TASK PROMPT:
The lines from the start of the data through the line containing "to middle right" are to be reproduced exactly, both ends included.

===== PROVIDED RECORDS

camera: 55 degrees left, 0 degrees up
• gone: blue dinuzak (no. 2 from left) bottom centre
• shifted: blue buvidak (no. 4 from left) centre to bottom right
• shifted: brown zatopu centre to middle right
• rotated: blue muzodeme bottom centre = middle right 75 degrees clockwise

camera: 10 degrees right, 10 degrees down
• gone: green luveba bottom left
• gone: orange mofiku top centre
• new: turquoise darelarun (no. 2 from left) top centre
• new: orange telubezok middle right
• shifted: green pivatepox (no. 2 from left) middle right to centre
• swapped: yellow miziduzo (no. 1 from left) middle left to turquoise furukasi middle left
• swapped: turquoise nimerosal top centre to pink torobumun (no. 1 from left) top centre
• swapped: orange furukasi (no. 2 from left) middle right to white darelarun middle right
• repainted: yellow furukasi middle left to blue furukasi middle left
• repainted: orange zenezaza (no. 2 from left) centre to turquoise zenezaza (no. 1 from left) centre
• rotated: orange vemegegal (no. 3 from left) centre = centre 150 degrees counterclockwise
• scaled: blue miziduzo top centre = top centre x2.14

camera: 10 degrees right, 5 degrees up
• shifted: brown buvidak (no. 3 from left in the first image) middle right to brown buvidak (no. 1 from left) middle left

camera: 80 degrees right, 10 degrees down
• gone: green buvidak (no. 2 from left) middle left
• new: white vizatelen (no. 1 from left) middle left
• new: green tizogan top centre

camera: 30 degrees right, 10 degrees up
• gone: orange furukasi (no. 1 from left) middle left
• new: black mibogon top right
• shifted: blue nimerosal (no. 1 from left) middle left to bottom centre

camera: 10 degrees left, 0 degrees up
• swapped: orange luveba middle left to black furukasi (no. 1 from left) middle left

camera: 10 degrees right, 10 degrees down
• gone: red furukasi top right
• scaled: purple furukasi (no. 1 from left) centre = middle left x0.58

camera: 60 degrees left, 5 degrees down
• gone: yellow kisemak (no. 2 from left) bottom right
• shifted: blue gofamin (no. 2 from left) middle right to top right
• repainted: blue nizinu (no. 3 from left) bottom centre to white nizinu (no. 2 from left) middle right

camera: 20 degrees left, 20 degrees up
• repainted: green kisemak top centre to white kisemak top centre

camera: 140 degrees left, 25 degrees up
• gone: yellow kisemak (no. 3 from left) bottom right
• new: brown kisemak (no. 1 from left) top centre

==========

FINISHED EXERCISE:
camera: 55 degrees left, 0 degrees up
• gone: blue dinuzak (no. 2 from left) bottom centre
• shifted: blue buvidak (no. 4 from left) centre to bottom right
• shifted: brown zatopu centre to middle right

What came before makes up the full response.